# WORK TO COMPLETE
Whenever a line of the data below holds the string "huevo", copy that line.

# THE DATA
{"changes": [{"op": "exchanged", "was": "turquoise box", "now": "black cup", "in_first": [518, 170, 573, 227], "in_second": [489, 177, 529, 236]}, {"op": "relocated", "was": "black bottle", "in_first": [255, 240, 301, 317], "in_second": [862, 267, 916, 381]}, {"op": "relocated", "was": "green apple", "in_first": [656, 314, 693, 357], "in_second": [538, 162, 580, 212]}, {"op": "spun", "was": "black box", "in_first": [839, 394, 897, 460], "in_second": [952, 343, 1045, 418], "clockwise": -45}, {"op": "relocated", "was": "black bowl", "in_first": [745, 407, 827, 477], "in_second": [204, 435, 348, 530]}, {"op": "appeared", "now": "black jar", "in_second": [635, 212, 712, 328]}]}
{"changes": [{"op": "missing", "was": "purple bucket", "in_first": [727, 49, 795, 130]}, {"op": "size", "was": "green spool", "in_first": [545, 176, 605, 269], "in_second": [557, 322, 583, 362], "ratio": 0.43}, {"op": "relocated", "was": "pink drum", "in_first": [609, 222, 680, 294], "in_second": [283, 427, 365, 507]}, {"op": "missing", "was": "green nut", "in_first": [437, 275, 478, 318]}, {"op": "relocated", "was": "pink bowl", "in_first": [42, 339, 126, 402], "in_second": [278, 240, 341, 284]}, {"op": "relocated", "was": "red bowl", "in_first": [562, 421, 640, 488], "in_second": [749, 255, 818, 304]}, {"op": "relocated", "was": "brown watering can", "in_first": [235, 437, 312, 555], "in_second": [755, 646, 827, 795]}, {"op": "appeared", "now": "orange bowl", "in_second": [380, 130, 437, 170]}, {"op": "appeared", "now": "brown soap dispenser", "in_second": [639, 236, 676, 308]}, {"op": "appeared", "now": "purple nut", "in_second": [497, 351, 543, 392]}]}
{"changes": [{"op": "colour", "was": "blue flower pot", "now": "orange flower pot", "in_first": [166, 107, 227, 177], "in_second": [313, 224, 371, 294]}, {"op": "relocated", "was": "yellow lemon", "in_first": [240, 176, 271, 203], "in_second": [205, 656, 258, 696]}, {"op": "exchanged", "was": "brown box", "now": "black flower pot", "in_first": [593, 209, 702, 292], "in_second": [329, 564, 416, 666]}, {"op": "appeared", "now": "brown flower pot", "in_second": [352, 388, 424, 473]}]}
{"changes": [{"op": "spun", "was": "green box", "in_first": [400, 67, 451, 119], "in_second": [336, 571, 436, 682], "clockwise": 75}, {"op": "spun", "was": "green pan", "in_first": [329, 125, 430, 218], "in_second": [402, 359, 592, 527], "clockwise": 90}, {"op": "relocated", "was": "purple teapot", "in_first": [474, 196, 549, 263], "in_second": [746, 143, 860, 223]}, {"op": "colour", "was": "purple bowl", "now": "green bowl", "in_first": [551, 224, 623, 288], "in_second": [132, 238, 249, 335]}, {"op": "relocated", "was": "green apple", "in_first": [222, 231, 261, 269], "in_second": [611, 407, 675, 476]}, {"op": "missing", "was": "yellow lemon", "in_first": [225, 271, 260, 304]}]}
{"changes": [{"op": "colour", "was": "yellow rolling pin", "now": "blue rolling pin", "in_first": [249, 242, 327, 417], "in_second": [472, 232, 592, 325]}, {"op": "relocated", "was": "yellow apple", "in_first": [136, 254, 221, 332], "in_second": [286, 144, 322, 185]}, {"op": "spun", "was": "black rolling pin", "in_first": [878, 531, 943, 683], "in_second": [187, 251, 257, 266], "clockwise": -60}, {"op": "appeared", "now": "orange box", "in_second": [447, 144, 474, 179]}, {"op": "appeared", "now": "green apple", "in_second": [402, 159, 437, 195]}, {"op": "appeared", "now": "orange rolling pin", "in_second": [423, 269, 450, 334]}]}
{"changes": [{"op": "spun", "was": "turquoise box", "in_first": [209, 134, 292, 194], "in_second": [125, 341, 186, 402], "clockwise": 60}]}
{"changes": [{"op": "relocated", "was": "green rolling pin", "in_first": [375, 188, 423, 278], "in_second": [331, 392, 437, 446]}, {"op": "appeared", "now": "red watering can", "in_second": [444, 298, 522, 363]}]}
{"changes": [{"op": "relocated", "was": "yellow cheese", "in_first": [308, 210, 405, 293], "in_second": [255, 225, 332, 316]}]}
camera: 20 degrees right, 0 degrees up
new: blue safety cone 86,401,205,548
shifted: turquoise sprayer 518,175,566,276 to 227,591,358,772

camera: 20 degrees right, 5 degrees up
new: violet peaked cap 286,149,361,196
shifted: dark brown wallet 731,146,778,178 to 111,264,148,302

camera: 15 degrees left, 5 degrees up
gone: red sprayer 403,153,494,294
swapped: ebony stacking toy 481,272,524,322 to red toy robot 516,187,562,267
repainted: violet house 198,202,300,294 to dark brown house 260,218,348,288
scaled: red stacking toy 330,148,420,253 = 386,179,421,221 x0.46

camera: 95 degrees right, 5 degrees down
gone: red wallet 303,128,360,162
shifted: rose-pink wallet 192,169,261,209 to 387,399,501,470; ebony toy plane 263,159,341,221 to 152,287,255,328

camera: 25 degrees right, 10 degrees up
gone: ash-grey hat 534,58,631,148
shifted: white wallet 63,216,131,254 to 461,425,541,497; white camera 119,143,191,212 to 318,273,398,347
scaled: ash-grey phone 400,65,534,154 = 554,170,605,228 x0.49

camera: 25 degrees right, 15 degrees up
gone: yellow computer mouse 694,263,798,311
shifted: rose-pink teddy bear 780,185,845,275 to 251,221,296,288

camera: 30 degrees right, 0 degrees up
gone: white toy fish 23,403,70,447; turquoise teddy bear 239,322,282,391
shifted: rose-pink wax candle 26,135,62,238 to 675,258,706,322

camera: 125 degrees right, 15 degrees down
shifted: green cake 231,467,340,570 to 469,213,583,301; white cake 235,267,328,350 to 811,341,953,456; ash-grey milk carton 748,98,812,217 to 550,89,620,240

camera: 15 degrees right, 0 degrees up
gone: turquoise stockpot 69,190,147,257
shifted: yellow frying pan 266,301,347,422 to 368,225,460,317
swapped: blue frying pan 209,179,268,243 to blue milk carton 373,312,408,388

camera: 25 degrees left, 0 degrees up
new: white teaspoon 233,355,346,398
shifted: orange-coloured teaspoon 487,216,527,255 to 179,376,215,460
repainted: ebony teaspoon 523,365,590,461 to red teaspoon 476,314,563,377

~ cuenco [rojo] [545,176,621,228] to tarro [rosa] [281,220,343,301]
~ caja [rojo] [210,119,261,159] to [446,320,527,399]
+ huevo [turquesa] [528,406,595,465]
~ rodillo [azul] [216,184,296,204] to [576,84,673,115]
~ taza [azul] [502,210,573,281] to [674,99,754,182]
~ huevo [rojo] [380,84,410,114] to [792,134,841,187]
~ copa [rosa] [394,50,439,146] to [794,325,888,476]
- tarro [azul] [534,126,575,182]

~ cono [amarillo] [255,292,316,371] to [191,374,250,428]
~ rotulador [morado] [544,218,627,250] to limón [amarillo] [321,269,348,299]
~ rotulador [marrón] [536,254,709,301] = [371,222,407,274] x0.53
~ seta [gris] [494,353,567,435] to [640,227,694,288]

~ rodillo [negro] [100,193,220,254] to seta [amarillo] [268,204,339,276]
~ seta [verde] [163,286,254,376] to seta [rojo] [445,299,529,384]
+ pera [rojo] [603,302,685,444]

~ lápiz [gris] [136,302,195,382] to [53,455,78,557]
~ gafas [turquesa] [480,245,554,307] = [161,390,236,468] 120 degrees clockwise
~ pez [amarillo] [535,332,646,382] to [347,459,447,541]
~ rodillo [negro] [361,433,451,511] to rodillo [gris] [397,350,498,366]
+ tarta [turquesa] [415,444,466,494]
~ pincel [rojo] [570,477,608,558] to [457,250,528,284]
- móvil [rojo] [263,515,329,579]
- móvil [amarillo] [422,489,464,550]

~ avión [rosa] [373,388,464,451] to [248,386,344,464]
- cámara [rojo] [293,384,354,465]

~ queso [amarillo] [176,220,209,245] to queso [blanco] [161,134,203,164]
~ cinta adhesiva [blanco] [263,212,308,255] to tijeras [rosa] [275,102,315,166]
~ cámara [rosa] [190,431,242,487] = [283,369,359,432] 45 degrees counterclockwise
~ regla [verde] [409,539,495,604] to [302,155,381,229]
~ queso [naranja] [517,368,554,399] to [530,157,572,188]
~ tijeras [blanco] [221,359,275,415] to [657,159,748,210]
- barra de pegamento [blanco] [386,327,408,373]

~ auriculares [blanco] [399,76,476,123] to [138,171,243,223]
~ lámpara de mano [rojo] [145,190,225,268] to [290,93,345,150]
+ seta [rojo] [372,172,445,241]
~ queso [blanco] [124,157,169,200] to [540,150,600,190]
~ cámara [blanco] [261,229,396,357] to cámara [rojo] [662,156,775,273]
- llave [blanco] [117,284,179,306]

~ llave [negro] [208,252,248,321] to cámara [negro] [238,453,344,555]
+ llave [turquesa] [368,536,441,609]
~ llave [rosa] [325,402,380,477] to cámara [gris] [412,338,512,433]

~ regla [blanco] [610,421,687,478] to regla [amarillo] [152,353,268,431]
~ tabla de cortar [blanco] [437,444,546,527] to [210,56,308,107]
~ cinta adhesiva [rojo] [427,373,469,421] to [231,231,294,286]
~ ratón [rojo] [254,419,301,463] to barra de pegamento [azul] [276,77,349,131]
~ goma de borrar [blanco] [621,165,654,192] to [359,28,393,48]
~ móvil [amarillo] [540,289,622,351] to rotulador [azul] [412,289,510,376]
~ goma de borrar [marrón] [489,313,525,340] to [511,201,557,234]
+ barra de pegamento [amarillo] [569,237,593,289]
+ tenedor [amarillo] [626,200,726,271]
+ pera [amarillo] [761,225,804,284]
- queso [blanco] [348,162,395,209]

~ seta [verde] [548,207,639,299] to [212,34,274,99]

# TASK ANSWER
+ huevo [turquesa] [528,406,595,465]
~ huevo [rojo] [380,84,410,114] to [792,134,841,187]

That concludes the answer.